_TASK DIRECTIONS_:
Take the lines from the one containing "turquoise ball: 8 -> 13" through the final line below and restate them exactly. Omit the pictures.

Data records:
────────
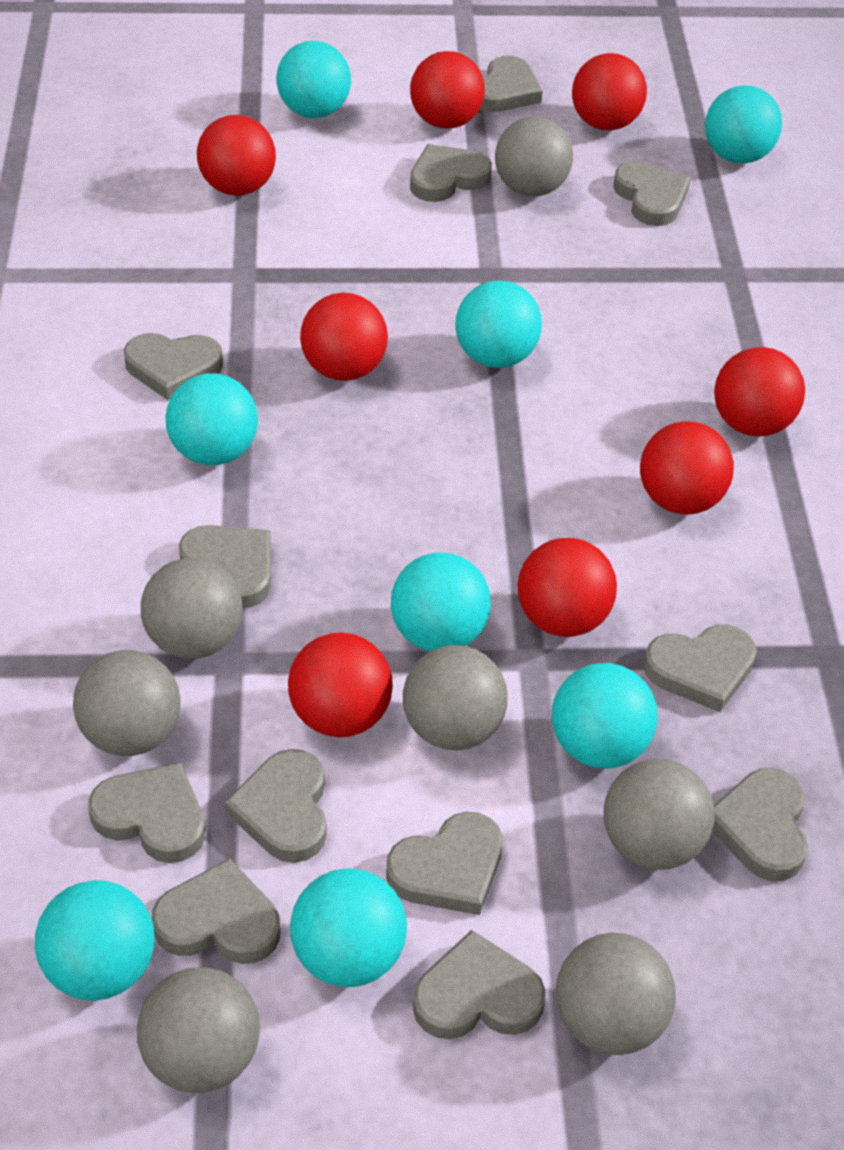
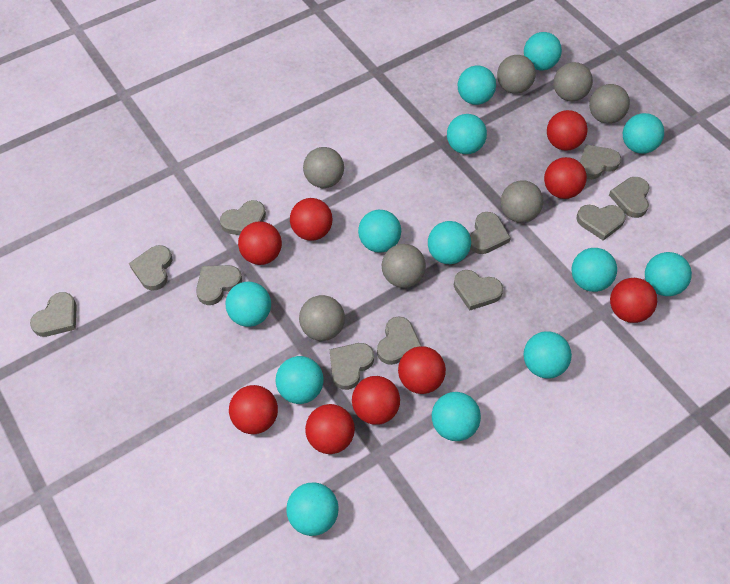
grey heart: 12 -> 11
red ball: 8 -> 9
turquoise ball: 8 -> 13

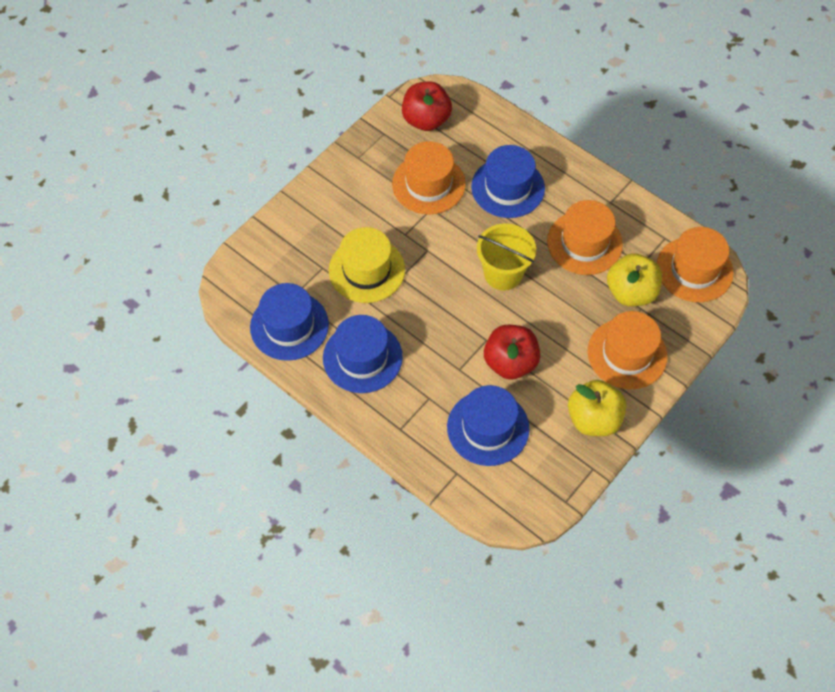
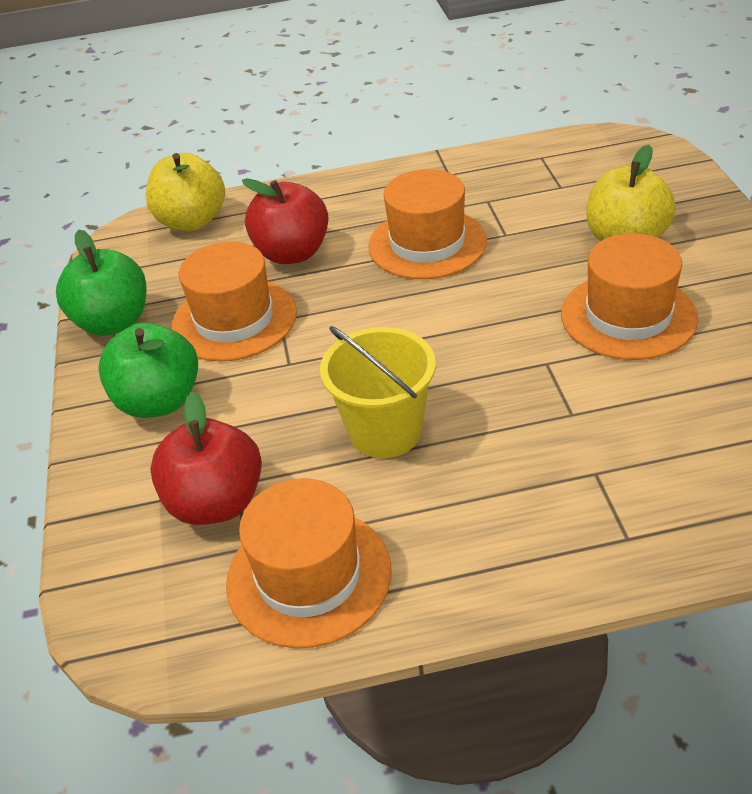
blue hat: 4 -> 0
green apple: 0 -> 2
yellow hat: 1 -> 0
────────
_ANSWER_:
turquoise ball: 8 -> 13

blue hat: 4 -> 0
green apple: 0 -> 2
yellow hat: 1 -> 0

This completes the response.